EXERCISE
Copy nothing from the entries below except the lines from the one containing "black slope D13:E13 level 2 top D -> none" through the one containing "red slope O13:O15", and copy those exactly.

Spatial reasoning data

•••

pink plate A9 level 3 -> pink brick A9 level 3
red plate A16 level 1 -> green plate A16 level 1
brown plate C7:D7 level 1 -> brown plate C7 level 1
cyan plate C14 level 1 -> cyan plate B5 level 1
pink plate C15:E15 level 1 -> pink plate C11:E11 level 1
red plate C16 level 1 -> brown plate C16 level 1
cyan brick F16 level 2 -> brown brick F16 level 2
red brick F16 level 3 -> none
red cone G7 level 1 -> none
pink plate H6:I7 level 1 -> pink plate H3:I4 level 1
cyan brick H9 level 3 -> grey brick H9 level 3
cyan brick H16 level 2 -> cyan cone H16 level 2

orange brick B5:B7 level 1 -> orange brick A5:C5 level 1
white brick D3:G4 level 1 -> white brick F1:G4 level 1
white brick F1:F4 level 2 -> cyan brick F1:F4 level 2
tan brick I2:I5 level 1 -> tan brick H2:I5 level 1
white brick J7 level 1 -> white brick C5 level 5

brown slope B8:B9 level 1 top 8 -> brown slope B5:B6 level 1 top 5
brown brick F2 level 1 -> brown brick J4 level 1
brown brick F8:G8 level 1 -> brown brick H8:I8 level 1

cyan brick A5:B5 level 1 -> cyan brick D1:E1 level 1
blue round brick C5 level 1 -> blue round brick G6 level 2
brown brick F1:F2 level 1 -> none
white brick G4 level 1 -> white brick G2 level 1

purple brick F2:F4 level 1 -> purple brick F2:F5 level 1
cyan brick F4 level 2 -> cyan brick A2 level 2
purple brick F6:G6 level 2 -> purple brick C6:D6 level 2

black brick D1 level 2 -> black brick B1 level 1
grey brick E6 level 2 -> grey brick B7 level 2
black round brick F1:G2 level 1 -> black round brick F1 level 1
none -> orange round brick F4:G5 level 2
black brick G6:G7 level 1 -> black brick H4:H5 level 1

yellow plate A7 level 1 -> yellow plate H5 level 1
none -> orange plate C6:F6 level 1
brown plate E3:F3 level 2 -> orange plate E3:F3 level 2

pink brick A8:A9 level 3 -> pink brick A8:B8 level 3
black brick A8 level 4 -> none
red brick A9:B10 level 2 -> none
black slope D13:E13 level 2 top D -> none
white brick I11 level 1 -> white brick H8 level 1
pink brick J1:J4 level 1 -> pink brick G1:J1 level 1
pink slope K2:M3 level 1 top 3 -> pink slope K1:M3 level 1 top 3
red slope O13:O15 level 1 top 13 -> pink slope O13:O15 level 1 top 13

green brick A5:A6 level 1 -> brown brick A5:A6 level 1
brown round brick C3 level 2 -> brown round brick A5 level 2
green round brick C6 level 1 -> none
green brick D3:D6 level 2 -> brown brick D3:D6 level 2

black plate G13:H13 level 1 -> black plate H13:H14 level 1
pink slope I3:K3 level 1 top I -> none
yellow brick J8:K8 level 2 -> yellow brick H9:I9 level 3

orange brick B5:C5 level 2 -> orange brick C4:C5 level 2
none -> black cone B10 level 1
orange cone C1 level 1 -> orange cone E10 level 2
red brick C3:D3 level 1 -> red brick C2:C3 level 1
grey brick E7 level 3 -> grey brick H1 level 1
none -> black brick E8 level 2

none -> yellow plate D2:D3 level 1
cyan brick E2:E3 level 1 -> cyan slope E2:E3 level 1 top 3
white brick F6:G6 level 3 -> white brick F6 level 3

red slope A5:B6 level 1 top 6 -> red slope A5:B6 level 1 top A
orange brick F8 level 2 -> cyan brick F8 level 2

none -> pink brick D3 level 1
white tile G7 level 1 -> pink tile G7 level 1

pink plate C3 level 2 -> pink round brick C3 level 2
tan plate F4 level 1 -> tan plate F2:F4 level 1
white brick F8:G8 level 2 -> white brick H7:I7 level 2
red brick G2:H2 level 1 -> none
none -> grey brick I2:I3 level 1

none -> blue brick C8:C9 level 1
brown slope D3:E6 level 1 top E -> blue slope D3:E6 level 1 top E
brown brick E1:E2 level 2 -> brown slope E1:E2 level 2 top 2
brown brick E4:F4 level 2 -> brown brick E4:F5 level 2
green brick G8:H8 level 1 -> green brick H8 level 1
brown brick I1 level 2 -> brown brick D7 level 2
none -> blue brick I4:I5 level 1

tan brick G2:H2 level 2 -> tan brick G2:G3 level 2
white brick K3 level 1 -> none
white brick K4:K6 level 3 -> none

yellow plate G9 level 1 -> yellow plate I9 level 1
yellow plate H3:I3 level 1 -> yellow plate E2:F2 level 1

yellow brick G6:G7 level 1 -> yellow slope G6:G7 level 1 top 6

•••

WRITTEN ANSWER
black slope D13:E13 level 2 top D -> none
white brick I11 level 1 -> white brick H8 level 1
pink brick J1:J4 level 1 -> pink brick G1:J1 level 1
pink slope K2:M3 level 1 top 3 -> pink slope K1:M3 level 1 top 3
red slope O13:O15 level 1 top 13 -> pink slope O13:O15 level 1 top 13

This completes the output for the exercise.